How to complete this task:
Would you set down every entry shown below, precisely as written?

Material shown:
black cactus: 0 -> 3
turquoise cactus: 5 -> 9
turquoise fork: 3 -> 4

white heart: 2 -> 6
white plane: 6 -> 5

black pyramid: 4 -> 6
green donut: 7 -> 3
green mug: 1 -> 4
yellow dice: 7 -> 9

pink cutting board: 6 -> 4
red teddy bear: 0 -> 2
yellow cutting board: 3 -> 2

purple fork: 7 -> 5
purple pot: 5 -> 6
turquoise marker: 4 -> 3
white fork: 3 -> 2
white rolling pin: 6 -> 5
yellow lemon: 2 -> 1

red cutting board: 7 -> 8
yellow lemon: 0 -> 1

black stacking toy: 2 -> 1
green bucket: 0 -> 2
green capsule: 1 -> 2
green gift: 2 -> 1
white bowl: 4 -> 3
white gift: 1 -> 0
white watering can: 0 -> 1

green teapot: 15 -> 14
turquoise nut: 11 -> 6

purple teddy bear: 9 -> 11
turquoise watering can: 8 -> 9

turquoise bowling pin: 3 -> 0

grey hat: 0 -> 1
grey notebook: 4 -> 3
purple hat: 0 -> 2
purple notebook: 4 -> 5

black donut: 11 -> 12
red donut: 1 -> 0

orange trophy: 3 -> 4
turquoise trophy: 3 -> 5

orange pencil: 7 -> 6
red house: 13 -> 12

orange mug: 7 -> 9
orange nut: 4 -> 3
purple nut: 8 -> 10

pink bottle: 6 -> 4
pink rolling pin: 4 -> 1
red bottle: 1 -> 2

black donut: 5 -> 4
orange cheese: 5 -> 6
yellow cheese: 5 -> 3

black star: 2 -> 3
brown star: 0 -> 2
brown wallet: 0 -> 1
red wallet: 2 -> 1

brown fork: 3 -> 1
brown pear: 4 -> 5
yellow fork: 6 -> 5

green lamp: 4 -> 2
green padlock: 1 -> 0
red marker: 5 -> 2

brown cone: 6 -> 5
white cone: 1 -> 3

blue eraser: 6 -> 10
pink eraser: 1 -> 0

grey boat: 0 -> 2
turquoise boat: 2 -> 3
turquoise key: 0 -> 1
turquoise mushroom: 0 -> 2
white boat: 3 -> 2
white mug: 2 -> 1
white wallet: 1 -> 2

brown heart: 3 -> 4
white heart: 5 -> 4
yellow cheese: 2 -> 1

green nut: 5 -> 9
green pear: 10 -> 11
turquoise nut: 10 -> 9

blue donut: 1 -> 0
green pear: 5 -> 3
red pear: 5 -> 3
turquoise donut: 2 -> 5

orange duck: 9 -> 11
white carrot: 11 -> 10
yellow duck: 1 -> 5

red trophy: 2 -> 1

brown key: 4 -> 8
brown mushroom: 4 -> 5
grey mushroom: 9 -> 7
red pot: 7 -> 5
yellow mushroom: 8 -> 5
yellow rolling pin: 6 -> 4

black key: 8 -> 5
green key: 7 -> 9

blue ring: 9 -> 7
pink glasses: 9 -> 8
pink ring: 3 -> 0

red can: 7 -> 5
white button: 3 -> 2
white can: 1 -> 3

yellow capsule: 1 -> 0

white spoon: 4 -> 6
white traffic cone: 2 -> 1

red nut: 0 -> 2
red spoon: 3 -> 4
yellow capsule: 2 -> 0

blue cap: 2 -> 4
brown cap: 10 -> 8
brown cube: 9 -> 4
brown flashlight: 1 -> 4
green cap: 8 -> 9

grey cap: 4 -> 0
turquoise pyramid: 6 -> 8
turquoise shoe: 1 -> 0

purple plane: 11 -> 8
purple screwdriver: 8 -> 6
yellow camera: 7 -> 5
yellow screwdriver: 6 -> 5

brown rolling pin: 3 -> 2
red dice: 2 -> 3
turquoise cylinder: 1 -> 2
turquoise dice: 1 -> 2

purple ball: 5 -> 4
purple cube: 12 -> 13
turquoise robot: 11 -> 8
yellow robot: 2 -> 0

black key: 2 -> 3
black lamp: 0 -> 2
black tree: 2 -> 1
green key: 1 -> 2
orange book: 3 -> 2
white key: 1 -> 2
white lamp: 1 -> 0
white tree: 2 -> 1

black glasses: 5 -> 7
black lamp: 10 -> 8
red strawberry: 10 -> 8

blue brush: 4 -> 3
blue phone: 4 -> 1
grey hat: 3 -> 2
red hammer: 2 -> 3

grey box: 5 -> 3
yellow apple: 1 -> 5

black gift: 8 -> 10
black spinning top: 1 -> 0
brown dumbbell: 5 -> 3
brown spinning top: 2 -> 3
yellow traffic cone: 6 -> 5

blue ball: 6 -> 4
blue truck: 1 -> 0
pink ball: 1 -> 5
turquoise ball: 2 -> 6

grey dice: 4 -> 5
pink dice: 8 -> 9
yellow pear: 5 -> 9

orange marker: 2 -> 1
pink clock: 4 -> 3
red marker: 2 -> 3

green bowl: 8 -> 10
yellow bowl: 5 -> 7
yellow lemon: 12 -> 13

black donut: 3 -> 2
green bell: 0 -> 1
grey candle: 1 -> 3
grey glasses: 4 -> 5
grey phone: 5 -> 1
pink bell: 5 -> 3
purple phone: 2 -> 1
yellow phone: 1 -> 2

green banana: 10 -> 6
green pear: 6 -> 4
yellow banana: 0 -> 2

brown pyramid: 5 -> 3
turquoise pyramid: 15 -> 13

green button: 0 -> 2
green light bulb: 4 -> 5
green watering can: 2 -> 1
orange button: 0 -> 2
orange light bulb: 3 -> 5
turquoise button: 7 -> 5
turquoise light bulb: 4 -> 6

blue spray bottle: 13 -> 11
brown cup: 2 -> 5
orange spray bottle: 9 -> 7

Result for this exercise:
black cactus: 0 -> 3
turquoise cactus: 5 -> 9
turquoise fork: 3 -> 4

white heart: 2 -> 6
white plane: 6 -> 5

black pyramid: 4 -> 6
green donut: 7 -> 3
green mug: 1 -> 4
yellow dice: 7 -> 9

pink cutting board: 6 -> 4
red teddy bear: 0 -> 2
yellow cutting board: 3 -> 2

purple fork: 7 -> 5
purple pot: 5 -> 6
turquoise marker: 4 -> 3
white fork: 3 -> 2
white rolling pin: 6 -> 5
yellow lemon: 2 -> 1

red cutting board: 7 -> 8
yellow lemon: 0 -> 1

black stacking toy: 2 -> 1
green bucket: 0 -> 2
green capsule: 1 -> 2
green gift: 2 -> 1
white bowl: 4 -> 3
white gift: 1 -> 0
white watering can: 0 -> 1

green teapot: 15 -> 14
turquoise nut: 11 -> 6

purple teddy bear: 9 -> 11
turquoise watering can: 8 -> 9

turquoise bowling pin: 3 -> 0

grey hat: 0 -> 1
grey notebook: 4 -> 3
purple hat: 0 -> 2
purple notebook: 4 -> 5

black donut: 11 -> 12
red donut: 1 -> 0

orange trophy: 3 -> 4
turquoise trophy: 3 -> 5

orange pencil: 7 -> 6
red house: 13 -> 12

orange mug: 7 -> 9
orange nut: 4 -> 3
purple nut: 8 -> 10

pink bottle: 6 -> 4
pink rolling pin: 4 -> 1
red bottle: 1 -> 2

black donut: 5 -> 4
orange cheese: 5 -> 6
yellow cheese: 5 -> 3

black star: 2 -> 3
brown star: 0 -> 2
brown wallet: 0 -> 1
red wallet: 2 -> 1

brown fork: 3 -> 1
brown pear: 4 -> 5
yellow fork: 6 -> 5

green lamp: 4 -> 2
green padlock: 1 -> 0
red marker: 5 -> 2

brown cone: 6 -> 5
white cone: 1 -> 3

blue eraser: 6 -> 10
pink eraser: 1 -> 0

grey boat: 0 -> 2
turquoise boat: 2 -> 3
turquoise key: 0 -> 1
turquoise mushroom: 0 -> 2
white boat: 3 -> 2
white mug: 2 -> 1
white wallet: 1 -> 2

brown heart: 3 -> 4
white heart: 5 -> 4
yellow cheese: 2 -> 1

green nut: 5 -> 9
green pear: 10 -> 11
turquoise nut: 10 -> 9

blue donut: 1 -> 0
green pear: 5 -> 3
red pear: 5 -> 3
turquoise donut: 2 -> 5

orange duck: 9 -> 11
white carrot: 11 -> 10
yellow duck: 1 -> 5

red trophy: 2 -> 1

brown key: 4 -> 8
brown mushroom: 4 -> 5
grey mushroom: 9 -> 7
red pot: 7 -> 5
yellow mushroom: 8 -> 5
yellow rolling pin: 6 -> 4

black key: 8 -> 5
green key: 7 -> 9

blue ring: 9 -> 7
pink glasses: 9 -> 8
pink ring: 3 -> 0

red can: 7 -> 5
white button: 3 -> 2
white can: 1 -> 3

yellow capsule: 1 -> 0

white spoon: 4 -> 6
white traffic cone: 2 -> 1

red nut: 0 -> 2
red spoon: 3 -> 4
yellow capsule: 2 -> 0

blue cap: 2 -> 4
brown cap: 10 -> 8
brown cube: 9 -> 4
brown flashlight: 1 -> 4
green cap: 8 -> 9

grey cap: 4 -> 0
turquoise pyramid: 6 -> 8
turquoise shoe: 1 -> 0

purple plane: 11 -> 8
purple screwdriver: 8 -> 6
yellow camera: 7 -> 5
yellow screwdriver: 6 -> 5

brown rolling pin: 3 -> 2
red dice: 2 -> 3
turquoise cylinder: 1 -> 2
turquoise dice: 1 -> 2

purple ball: 5 -> 4
purple cube: 12 -> 13
turquoise robot: 11 -> 8
yellow robot: 2 -> 0

black key: 2 -> 3
black lamp: 0 -> 2
black tree: 2 -> 1
green key: 1 -> 2
orange book: 3 -> 2
white key: 1 -> 2
white lamp: 1 -> 0
white tree: 2 -> 1

black glasses: 5 -> 7
black lamp: 10 -> 8
red strawberry: 10 -> 8

blue brush: 4 -> 3
blue phone: 4 -> 1
grey hat: 3 -> 2
red hammer: 2 -> 3

grey box: 5 -> 3
yellow apple: 1 -> 5

black gift: 8 -> 10
black spinning top: 1 -> 0
brown dumbbell: 5 -> 3
brown spinning top: 2 -> 3
yellow traffic cone: 6 -> 5

blue ball: 6 -> 4
blue truck: 1 -> 0
pink ball: 1 -> 5
turquoise ball: 2 -> 6

grey dice: 4 -> 5
pink dice: 8 -> 9
yellow pear: 5 -> 9

orange marker: 2 -> 1
pink clock: 4 -> 3
red marker: 2 -> 3

green bowl: 8 -> 10
yellow bowl: 5 -> 7
yellow lemon: 12 -> 13

black donut: 3 -> 2
green bell: 0 -> 1
grey candle: 1 -> 3
grey glasses: 4 -> 5
grey phone: 5 -> 1
pink bell: 5 -> 3
purple phone: 2 -> 1
yellow phone: 1 -> 2

green banana: 10 -> 6
green pear: 6 -> 4
yellow banana: 0 -> 2

brown pyramid: 5 -> 3
turquoise pyramid: 15 -> 13

green button: 0 -> 2
green light bulb: 4 -> 5
green watering can: 2 -> 1
orange button: 0 -> 2
orange light bulb: 3 -> 5
turquoise button: 7 -> 5
turquoise light bulb: 4 -> 6

blue spray bottle: 13 -> 11
brown cup: 2 -> 5
orange spray bottle: 9 -> 7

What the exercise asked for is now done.